Written task
Report every line of the material below that contains the string "fraction", matching case exactly.

Provided records
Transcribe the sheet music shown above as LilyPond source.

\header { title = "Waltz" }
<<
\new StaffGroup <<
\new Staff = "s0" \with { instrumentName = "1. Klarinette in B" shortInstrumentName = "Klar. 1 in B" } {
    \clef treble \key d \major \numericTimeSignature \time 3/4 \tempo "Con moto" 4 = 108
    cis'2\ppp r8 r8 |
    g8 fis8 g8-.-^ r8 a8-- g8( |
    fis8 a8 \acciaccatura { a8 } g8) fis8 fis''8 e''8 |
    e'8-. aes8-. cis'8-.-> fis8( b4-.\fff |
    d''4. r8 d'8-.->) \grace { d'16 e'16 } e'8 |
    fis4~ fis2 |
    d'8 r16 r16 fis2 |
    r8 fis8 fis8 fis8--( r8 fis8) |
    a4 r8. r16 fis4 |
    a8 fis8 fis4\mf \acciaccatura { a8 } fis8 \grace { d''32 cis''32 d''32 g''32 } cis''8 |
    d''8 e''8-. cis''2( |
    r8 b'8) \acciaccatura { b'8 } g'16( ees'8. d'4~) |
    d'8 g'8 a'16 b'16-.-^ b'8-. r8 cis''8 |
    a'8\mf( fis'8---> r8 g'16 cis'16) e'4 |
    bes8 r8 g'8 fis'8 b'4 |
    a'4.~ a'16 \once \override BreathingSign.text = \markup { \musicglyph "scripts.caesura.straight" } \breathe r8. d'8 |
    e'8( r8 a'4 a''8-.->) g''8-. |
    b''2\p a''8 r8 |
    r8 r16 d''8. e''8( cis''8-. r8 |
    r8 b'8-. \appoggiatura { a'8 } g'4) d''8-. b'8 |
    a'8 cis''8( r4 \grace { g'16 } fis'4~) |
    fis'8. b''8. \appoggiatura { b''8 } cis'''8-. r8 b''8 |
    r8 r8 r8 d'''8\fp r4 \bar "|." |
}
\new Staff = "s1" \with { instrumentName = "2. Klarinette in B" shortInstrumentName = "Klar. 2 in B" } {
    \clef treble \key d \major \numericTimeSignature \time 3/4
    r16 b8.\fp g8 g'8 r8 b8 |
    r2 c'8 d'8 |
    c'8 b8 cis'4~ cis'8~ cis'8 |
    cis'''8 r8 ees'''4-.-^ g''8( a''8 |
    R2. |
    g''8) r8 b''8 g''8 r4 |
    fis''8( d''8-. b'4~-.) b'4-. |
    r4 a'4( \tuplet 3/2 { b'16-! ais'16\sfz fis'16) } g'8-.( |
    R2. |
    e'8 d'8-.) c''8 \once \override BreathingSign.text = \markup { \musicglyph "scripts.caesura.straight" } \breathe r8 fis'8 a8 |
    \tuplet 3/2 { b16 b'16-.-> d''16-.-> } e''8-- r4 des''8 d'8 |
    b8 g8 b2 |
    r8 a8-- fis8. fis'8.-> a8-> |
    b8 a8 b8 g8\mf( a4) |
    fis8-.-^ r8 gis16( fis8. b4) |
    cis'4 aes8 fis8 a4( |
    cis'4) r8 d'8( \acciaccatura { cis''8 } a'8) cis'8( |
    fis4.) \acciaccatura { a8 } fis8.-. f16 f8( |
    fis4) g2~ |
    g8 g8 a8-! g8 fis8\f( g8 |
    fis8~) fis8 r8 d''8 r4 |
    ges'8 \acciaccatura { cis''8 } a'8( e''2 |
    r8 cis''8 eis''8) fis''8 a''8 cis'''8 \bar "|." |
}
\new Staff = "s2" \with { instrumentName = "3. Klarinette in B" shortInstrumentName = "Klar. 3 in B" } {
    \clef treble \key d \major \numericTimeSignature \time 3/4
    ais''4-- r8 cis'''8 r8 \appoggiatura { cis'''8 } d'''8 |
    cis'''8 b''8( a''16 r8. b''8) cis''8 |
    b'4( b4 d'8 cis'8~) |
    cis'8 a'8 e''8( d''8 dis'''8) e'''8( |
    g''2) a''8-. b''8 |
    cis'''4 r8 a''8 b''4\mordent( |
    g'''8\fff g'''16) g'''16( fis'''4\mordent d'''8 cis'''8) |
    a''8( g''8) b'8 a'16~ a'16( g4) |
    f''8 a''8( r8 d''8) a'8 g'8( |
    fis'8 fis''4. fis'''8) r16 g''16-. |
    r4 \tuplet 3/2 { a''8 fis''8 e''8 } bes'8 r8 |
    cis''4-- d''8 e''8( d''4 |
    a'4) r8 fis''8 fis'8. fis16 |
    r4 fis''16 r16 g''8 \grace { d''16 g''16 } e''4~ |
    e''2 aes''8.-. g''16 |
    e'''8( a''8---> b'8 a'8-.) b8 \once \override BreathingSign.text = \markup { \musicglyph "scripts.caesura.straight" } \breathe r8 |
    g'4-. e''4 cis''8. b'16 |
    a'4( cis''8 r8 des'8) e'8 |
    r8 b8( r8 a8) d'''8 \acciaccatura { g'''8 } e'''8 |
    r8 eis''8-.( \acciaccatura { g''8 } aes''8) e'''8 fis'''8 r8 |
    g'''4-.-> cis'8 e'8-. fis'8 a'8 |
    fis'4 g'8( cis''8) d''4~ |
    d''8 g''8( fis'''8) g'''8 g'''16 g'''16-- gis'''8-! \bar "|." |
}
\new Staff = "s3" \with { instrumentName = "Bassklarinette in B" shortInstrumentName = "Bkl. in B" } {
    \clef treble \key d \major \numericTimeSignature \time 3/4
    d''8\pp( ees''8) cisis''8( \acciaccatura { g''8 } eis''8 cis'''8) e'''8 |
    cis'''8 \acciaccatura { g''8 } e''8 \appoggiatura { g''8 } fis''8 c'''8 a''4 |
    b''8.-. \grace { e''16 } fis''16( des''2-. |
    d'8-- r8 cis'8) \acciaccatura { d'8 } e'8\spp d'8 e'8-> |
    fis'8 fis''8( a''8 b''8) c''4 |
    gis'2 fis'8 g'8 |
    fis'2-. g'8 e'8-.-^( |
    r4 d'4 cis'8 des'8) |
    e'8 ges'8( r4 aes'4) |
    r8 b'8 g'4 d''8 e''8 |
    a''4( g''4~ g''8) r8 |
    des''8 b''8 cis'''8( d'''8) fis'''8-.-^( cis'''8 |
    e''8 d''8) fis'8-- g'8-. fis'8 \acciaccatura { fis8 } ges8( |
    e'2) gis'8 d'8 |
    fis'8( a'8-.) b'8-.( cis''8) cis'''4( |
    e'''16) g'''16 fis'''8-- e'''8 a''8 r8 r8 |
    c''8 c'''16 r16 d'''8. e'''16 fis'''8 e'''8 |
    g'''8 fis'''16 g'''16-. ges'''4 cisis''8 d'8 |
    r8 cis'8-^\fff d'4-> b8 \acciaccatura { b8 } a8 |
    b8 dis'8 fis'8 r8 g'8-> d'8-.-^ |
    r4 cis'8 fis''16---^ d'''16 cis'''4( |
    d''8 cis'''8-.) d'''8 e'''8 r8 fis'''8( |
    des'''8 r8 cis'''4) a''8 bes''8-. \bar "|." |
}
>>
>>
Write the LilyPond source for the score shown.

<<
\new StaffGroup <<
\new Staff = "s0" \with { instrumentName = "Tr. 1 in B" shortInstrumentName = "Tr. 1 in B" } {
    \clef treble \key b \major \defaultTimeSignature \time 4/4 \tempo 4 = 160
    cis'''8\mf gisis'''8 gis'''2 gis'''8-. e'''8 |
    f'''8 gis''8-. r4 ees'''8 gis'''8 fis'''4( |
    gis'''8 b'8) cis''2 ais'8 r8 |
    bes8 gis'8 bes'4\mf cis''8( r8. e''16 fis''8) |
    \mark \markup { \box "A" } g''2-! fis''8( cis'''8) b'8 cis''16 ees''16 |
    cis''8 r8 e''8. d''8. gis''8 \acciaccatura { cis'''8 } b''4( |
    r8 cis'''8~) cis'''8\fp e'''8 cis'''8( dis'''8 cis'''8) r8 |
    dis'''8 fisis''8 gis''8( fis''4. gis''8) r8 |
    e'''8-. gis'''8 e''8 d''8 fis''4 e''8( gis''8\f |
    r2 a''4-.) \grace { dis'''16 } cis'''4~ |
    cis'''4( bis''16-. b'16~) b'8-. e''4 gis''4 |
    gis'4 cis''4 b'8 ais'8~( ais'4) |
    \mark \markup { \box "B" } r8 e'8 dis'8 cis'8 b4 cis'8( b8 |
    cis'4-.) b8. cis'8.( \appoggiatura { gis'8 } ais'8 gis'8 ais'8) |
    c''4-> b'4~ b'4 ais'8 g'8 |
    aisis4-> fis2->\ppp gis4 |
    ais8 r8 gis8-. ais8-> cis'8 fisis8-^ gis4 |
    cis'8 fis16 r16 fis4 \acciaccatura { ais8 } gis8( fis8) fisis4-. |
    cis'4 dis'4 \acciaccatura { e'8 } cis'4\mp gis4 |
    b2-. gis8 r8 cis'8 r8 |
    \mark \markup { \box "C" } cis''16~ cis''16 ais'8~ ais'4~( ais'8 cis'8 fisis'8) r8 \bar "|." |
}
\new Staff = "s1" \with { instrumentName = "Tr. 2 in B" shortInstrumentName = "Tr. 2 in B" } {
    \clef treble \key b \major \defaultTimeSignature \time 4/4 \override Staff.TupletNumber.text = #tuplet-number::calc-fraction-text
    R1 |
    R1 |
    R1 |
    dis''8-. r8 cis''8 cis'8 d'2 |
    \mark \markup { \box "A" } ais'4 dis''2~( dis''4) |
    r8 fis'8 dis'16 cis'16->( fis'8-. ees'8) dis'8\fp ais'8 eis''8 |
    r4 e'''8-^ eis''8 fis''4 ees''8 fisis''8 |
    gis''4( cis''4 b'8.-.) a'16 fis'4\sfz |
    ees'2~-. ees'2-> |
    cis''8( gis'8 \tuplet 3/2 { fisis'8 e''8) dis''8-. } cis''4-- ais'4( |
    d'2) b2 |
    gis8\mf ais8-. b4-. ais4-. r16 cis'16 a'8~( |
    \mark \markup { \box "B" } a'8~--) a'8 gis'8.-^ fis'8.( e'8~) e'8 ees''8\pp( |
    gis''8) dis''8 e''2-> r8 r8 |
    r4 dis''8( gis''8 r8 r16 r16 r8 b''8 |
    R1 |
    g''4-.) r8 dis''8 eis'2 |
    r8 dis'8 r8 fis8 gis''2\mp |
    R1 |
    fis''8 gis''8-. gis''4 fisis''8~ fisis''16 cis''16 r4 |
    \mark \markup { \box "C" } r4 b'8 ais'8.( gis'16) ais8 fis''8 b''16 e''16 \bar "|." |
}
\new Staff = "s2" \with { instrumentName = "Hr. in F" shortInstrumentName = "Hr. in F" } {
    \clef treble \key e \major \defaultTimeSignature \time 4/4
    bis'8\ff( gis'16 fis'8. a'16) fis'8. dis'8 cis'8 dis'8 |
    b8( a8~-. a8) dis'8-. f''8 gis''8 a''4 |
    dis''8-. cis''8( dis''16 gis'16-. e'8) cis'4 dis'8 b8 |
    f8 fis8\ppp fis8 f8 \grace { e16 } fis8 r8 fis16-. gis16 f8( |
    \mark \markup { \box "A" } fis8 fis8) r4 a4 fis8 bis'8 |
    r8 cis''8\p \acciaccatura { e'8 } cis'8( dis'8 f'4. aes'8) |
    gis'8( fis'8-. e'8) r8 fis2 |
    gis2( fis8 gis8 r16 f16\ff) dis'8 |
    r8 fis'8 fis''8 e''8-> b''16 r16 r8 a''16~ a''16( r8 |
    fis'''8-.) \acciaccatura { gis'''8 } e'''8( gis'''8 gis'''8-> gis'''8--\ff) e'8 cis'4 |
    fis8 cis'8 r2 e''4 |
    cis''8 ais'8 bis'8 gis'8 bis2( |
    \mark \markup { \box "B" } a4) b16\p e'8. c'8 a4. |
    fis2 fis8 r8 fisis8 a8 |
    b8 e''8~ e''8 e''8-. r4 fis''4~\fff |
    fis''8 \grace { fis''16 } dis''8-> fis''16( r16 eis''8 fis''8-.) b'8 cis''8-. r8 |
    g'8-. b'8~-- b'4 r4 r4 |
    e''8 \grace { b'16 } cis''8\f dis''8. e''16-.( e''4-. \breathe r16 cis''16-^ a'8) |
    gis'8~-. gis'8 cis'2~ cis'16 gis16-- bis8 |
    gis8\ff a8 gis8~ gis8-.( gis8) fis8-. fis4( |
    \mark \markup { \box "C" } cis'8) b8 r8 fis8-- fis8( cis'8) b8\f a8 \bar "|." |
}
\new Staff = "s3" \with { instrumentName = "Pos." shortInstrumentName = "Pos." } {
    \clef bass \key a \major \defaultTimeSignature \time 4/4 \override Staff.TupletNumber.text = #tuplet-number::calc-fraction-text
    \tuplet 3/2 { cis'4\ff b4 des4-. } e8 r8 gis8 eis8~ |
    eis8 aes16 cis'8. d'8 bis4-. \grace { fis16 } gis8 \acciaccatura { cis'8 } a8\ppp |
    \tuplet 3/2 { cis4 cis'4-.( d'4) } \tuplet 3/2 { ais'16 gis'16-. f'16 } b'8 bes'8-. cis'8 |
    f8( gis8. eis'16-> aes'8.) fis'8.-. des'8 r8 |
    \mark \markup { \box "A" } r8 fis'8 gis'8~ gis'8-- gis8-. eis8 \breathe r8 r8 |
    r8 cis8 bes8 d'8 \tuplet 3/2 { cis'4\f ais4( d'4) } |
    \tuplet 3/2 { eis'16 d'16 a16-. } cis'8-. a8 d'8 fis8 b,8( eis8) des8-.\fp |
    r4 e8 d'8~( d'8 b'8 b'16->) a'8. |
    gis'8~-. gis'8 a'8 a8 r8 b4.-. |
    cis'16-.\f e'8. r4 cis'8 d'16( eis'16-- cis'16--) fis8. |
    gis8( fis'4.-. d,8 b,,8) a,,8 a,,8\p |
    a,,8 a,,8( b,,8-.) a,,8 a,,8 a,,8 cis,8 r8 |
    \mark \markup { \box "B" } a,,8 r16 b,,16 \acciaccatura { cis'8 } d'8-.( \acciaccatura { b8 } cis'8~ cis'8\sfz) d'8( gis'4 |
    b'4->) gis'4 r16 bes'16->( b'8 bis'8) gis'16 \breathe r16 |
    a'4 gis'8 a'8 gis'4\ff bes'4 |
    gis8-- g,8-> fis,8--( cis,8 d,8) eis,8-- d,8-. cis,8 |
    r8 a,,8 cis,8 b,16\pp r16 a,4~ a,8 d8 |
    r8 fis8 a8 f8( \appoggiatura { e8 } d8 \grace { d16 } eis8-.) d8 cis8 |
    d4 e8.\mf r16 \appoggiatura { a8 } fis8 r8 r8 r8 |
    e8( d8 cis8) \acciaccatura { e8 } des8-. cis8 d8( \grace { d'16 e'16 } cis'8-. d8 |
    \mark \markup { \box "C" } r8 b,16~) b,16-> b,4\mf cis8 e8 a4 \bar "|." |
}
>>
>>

Exercise solution
    \clef treble \key b \major \defaultTimeSignature \time 4/4 \override Staff.TupletNumber.text = #tuplet-number::calc-fraction-text
    \clef bass \key a \major \defaultTimeSignature \time 4/4 \override Staff.TupletNumber.text = #tuplet-number::calc-fraction-text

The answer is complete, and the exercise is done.